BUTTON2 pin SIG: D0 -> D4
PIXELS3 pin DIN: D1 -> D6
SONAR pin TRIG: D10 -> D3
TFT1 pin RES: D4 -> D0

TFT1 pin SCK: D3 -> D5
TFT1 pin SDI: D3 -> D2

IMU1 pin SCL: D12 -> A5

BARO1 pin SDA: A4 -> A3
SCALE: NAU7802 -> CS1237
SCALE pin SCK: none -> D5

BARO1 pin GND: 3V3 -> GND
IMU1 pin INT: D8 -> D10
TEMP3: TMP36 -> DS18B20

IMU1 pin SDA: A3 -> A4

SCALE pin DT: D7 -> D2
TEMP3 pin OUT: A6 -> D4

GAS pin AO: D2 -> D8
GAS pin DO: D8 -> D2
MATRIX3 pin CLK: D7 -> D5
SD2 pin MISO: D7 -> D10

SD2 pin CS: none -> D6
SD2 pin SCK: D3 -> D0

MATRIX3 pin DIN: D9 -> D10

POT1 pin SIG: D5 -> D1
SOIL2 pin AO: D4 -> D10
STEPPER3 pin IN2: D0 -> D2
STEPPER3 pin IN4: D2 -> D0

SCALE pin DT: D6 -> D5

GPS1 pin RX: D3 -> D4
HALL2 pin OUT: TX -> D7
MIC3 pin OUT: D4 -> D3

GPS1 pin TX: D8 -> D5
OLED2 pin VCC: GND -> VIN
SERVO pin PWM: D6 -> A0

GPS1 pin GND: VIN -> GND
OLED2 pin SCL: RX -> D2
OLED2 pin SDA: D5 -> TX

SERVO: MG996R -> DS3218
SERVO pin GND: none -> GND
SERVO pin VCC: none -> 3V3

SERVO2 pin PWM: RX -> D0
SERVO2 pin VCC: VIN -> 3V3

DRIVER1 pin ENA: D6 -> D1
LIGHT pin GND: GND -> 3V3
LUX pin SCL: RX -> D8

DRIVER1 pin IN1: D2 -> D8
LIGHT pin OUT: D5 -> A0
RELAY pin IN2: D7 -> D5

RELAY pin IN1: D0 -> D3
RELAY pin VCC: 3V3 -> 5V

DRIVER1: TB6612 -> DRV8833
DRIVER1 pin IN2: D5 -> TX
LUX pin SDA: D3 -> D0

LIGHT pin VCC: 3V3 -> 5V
★ ★ ★
The task: As listed above, the lines from the line with "POT1 pin SIG: D5 -> D1" to the line with "OLED2 pin VCC: GND -> VIN" are to be echoed exactly, with both ends included and nothing added.

Written answer:
POT1 pin SIG: D5 -> D1
SOIL2 pin AO: D4 -> D10
STEPPER3 pin IN2: D0 -> D2
STEPPER3 pin IN4: D2 -> D0

SCALE pin DT: D6 -> D5

GPS1 pin RX: D3 -> D4
HALL2 pin OUT: TX -> D7
MIC3 pin OUT: D4 -> D3

GPS1 pin TX: D8 -> D5
OLED2 pin VCC: GND -> VIN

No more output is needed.